§ Stored data:
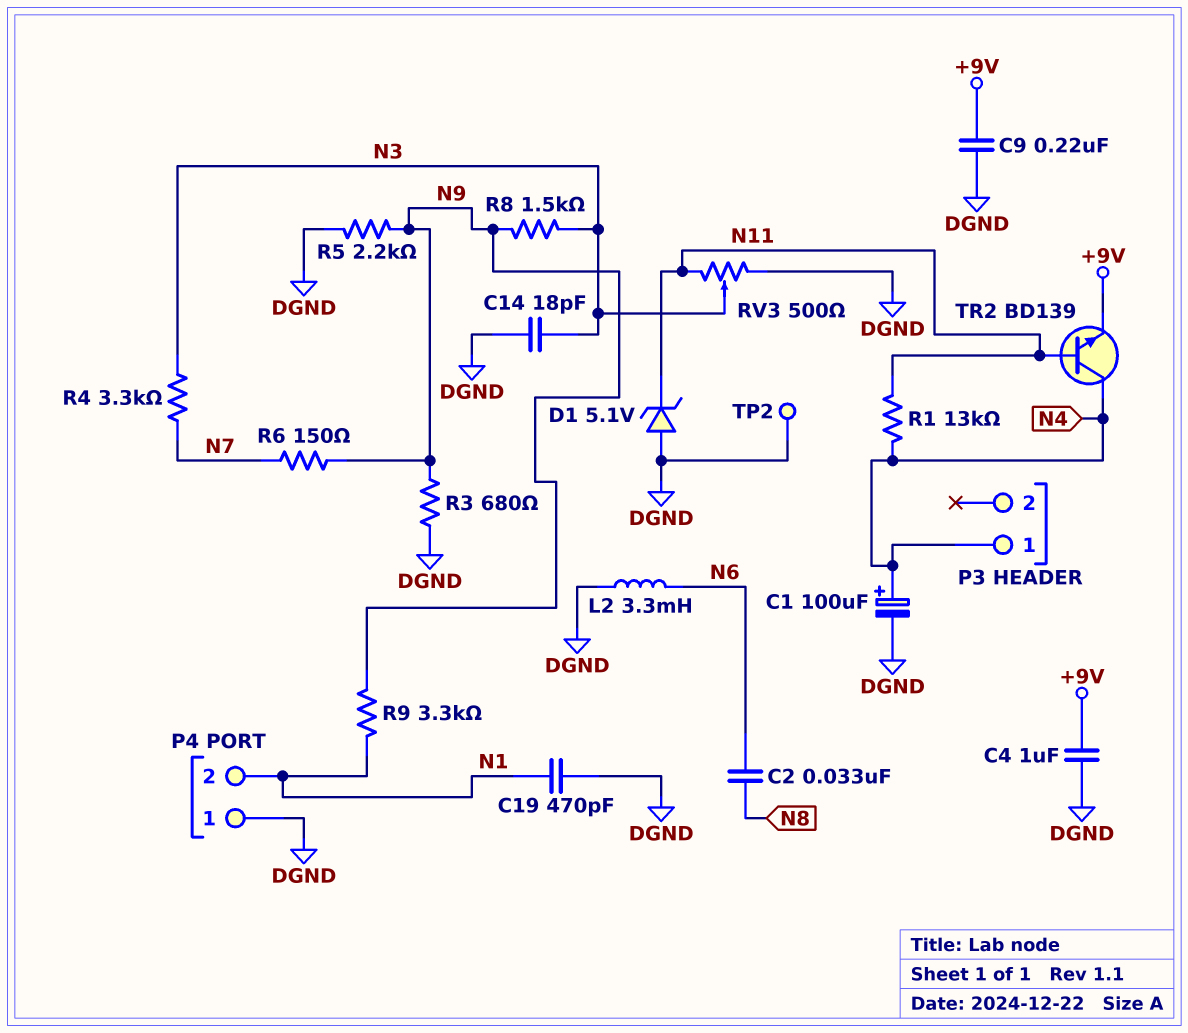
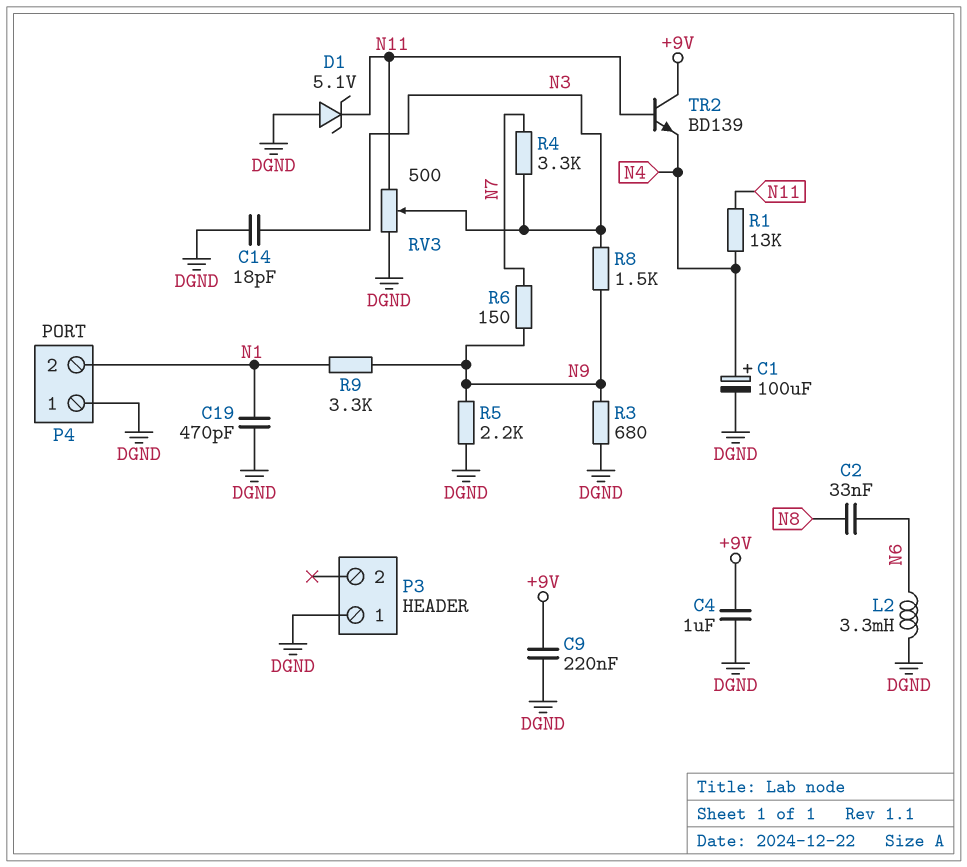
P3 pin 1: N4 -> DGND
TP2: test point (DGND) -> none
TR2: NPN BD139 (B N11, C N4, E +9V) -> NPN BD139 (B N11, C +9V, E N4)

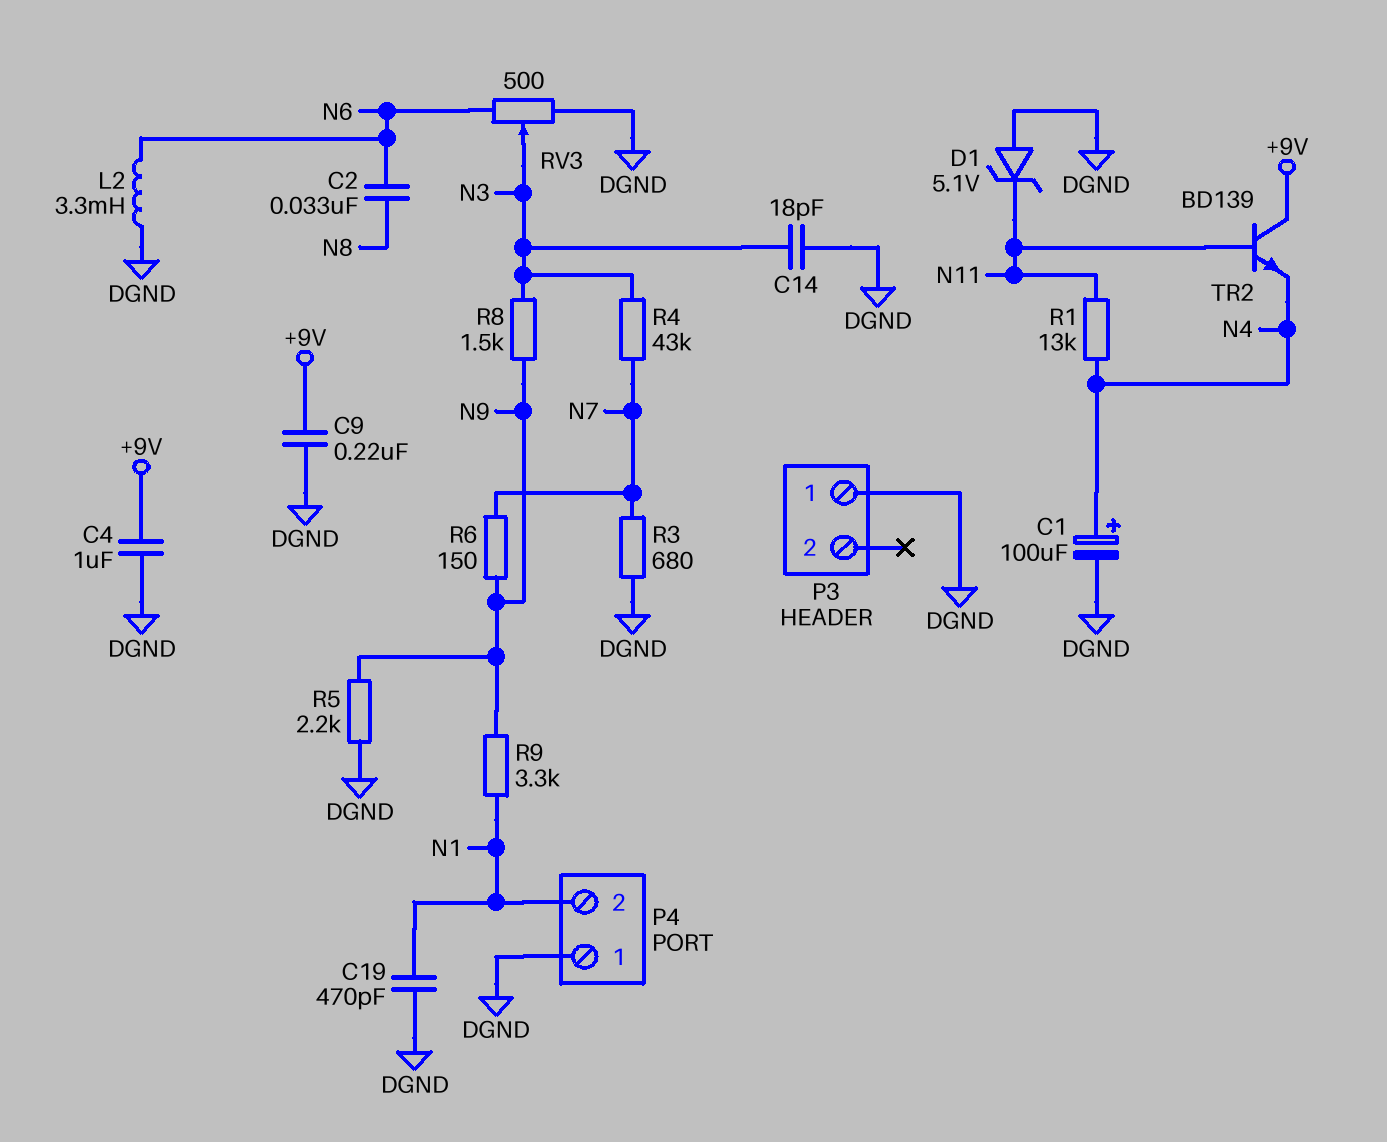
R3: 680 (DGND, N9) -> 680 (DGND, N7)
R4: 3.3k (N3, N7) -> 43k (N3, N7)
RV3: 500 (DGND, N11, wiper N3) -> 500 (DGND, N6, wiper N3)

§ Task prompt: Please output the entries above exactly, leaving out every picture.

§ Expected answer:
P3 pin 1: N4 -> DGND
TP2: test point (DGND) -> none
TR2: NPN BD139 (B N11, C N4, E +9V) -> NPN BD139 (B N11, C +9V, E N4)

R3: 680 (DGND, N9) -> 680 (DGND, N7)
R4: 3.3k (N3, N7) -> 43k (N3, N7)
RV3: 500 (DGND, N11, wiper N3) -> 500 (DGND, N6, wiper N3)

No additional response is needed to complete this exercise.